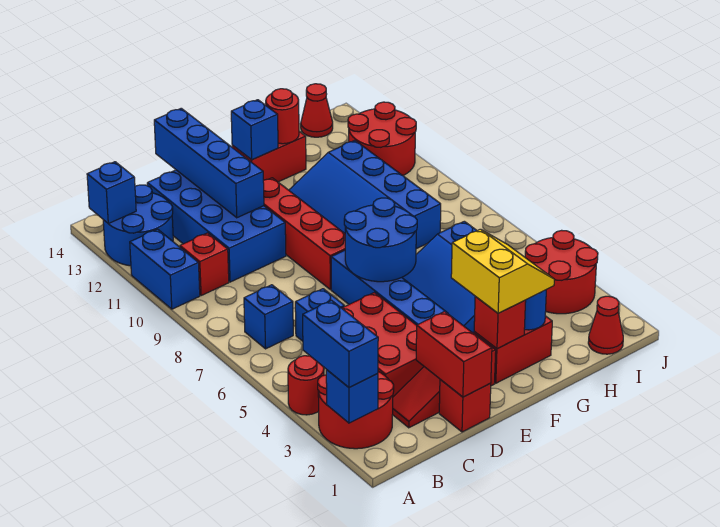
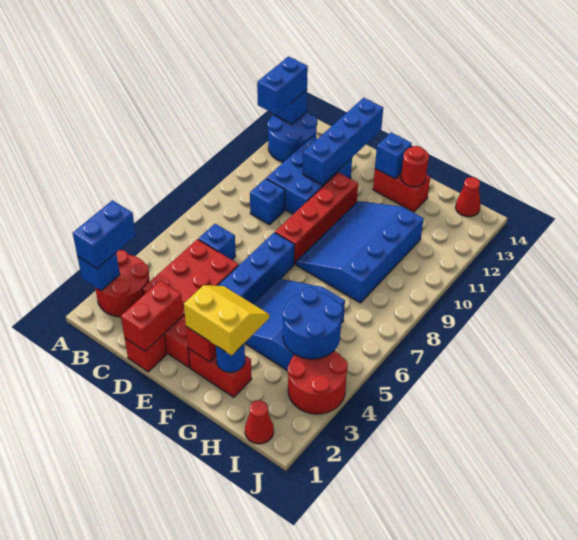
red 1x1 round brick [288,356,324,415] -> none
blue 1x2 brick [130,229,200,309] -> blue 1x2 brick moved to [257,56,308,115]
blue 1x1 brick [244,285,293,349] -> blue 1x1 brick moved to [250,179,285,225]
red 1x1 brick [180,233,229,296] -> none
blue 2x4 brick [147,170,286,282] -> blue 2x3 brick [266,137,352,214]
blue 2x2 round brick [344,198,417,282] -> blue 2x2 round brick moved to [282,287,343,359]
yellow 2x2 slope [451,229,554,313] -> yellow 2x2 slope turned to [184,285,269,355]
red 2x2 round brick [348,102,416,176] -> none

===============

§ **Task brief**:
Emit only the final stretch of the records: the line containing "blue 1x1 brick [244,285,293,349]" through the end, each line exactly as it stands.

§ **Response for this exercise**:
blue 1x1 brick [244,285,293,349] -> blue 1x1 brick moved to [250,179,285,225]
red 1x1 brick [180,233,229,296] -> none
blue 2x4 brick [147,170,286,282] -> blue 2x3 brick [266,137,352,214]
blue 2x2 round brick [344,198,417,282] -> blue 2x2 round brick moved to [282,287,343,359]
yellow 2x2 slope [451,229,554,313] -> yellow 2x2 slope turned to [184,285,269,355]
red 2x2 round brick [348,102,416,176] -> none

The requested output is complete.